TASK TO CARRY OUT: Output exactly the lines between the one holding "C3: 68nF (GND, VA) -> 680nF (GND, VA)" and the last line of the data below, both of those lines included.

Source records
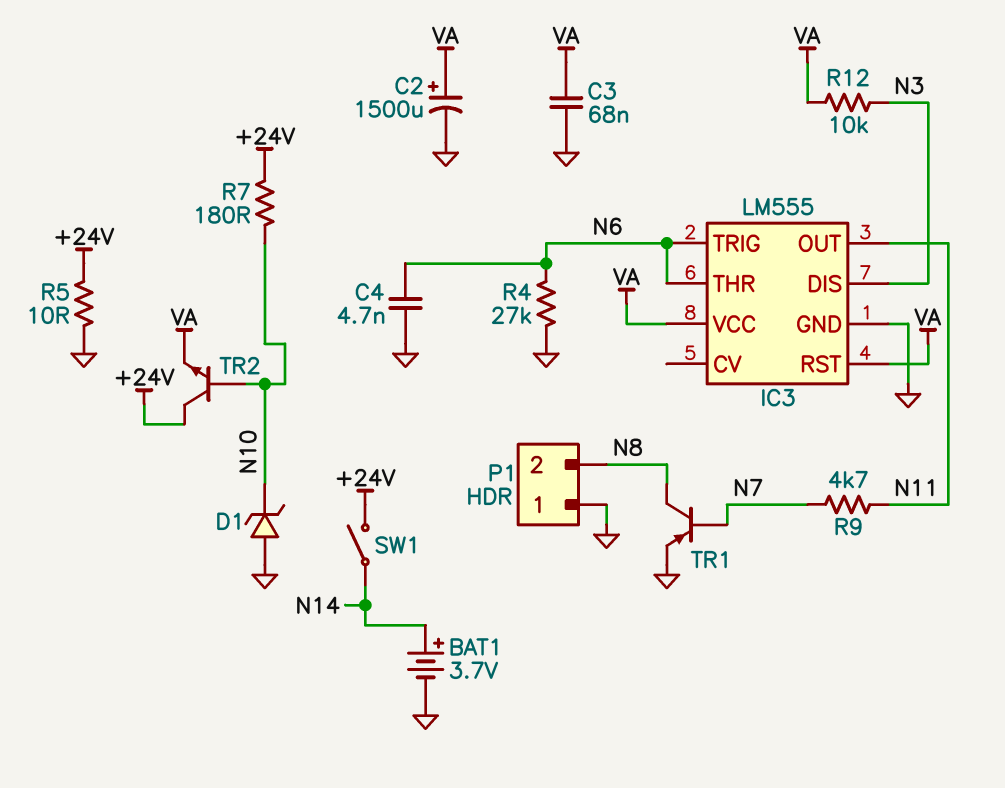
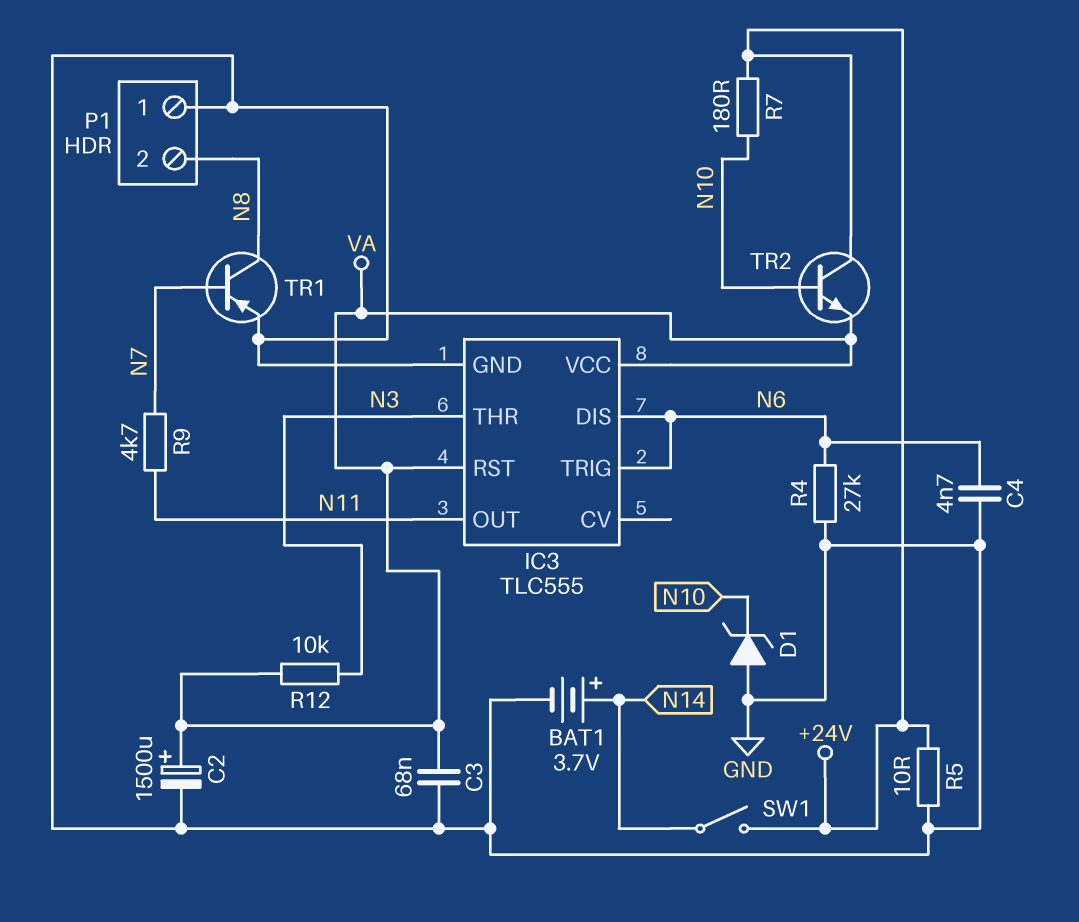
IC3: LM555 -> TLC555
IC3 pin DIS: N3 -> N6
IC3 pin THR: N6 -> N3

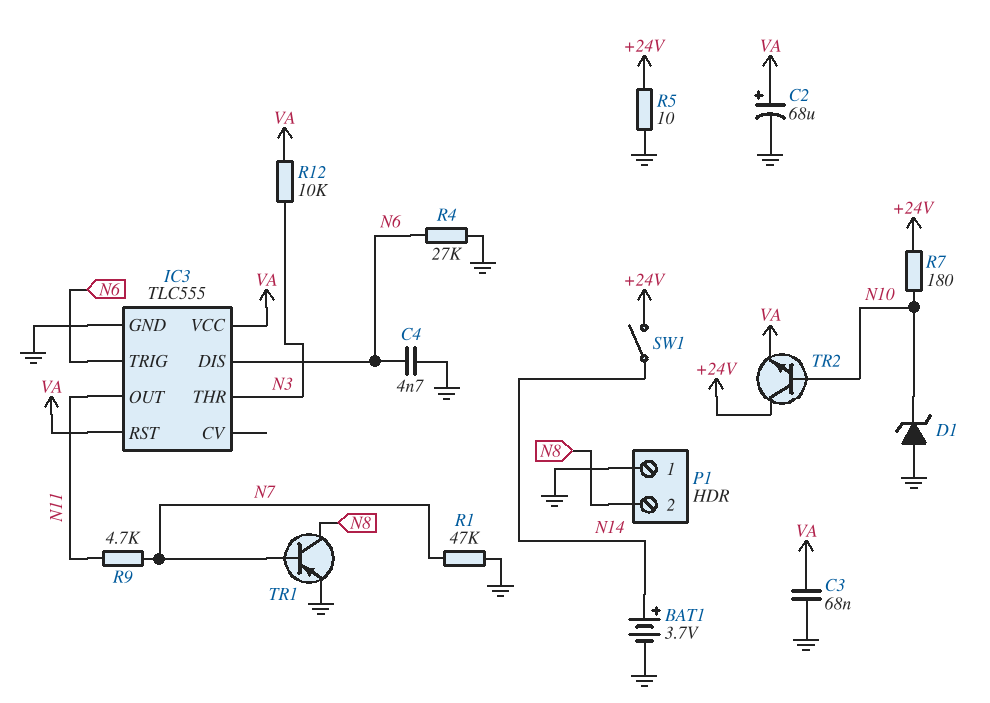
C2: 1500uF (plus VA, minus GND) -> 68uF (plus VA, minus GND)
R1: none -> 47k (GND, N7)

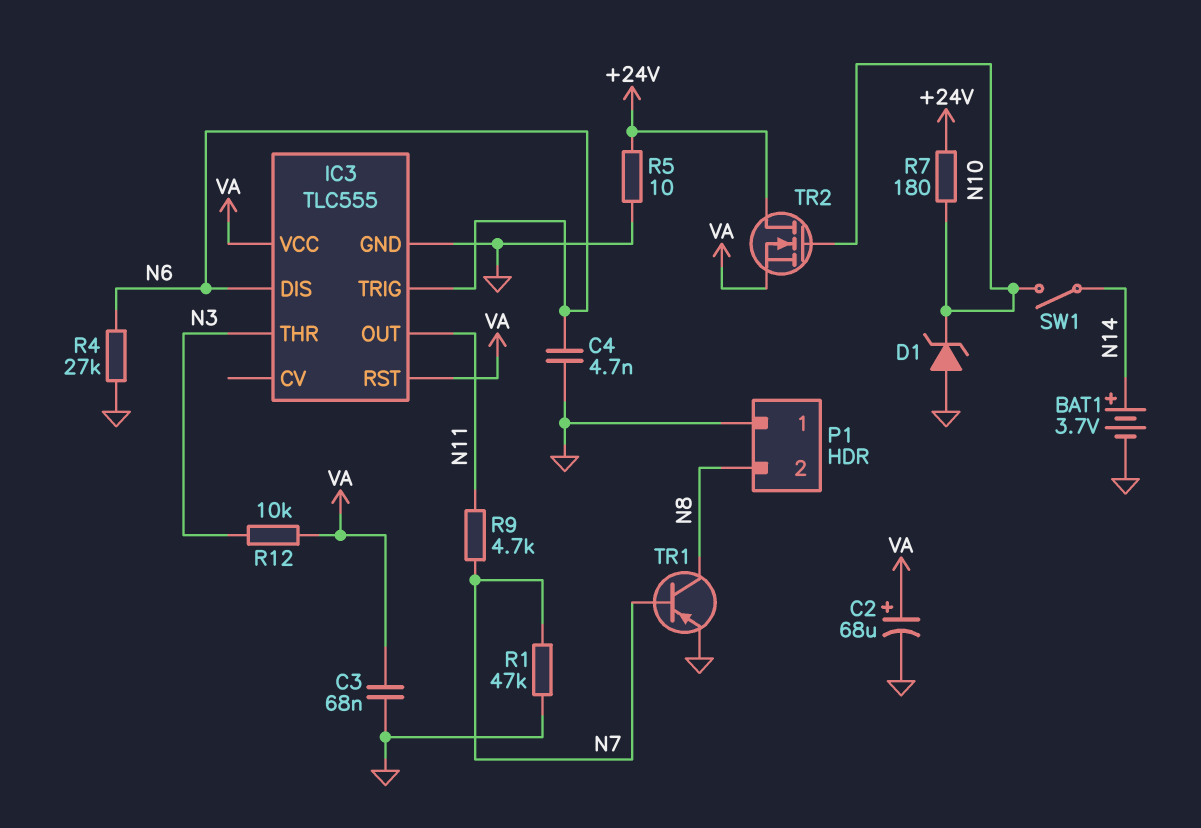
SW1: switch (+24V, N14) -> switch (N10, N14)
TR2: NPN (B N10, C +24V, E VA) -> NMOS (G N10, D +24V, S VA)

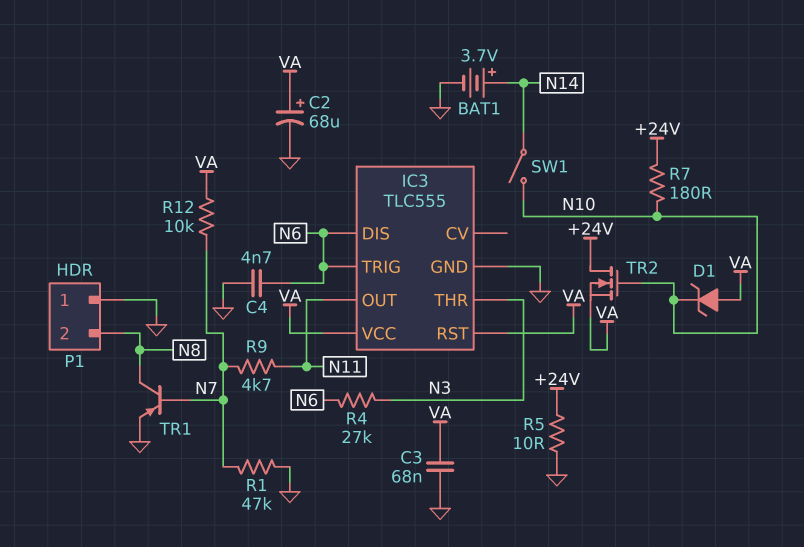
D1: zener (A GND, K N10) -> zener (A VA, K N10)
R4: 27k (GND, N6) -> 27k (N3, N6)
R12: 10k (N3, VA) -> 10k (N7, VA)

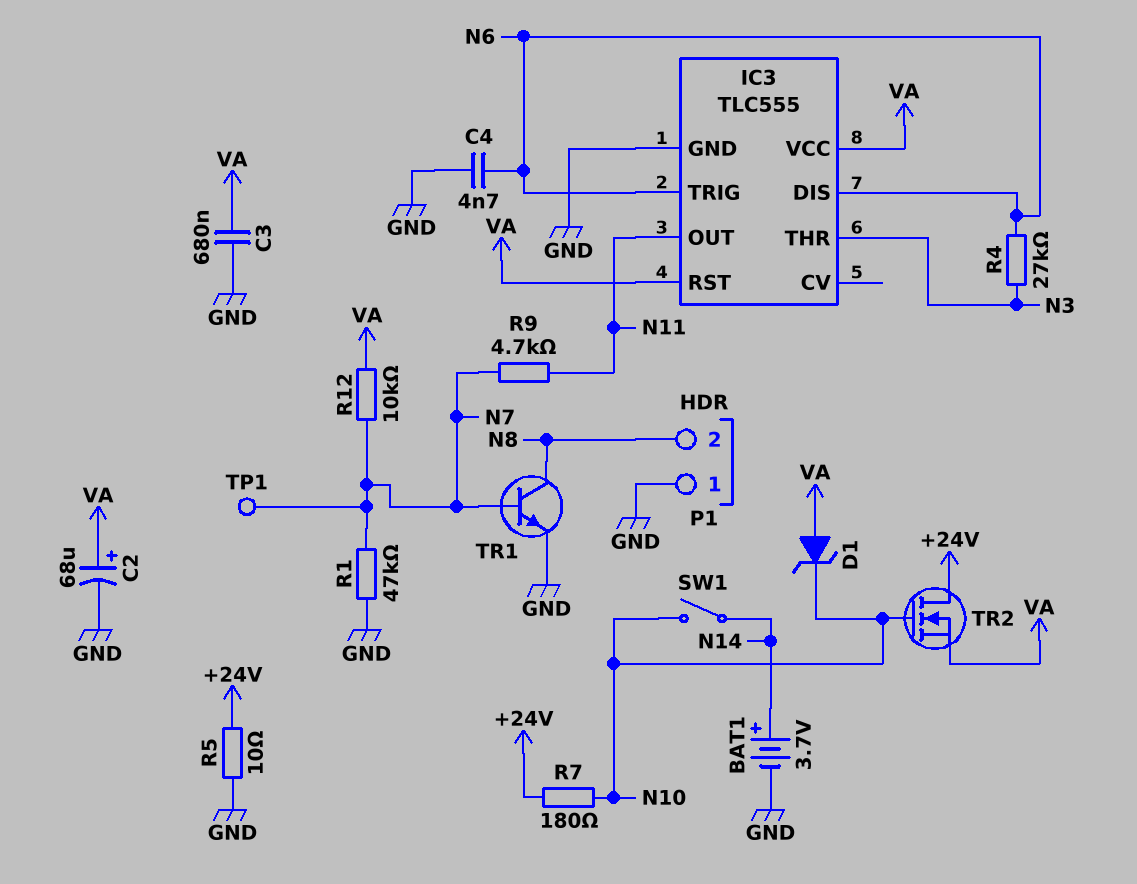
C3: 68nF (GND, VA) -> 680nF (GND, VA)
TP1: none -> test point (N7)
TR1: PNP (B N7, C N8, E GND) -> NPN (B N7, C N8, E GND)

EXPECTED ANSWER:
C3: 68nF (GND, VA) -> 680nF (GND, VA)
TP1: none -> test point (N7)
TR1: PNP (B N7, C N8, E GND) -> NPN (B N7, C N8, E GND)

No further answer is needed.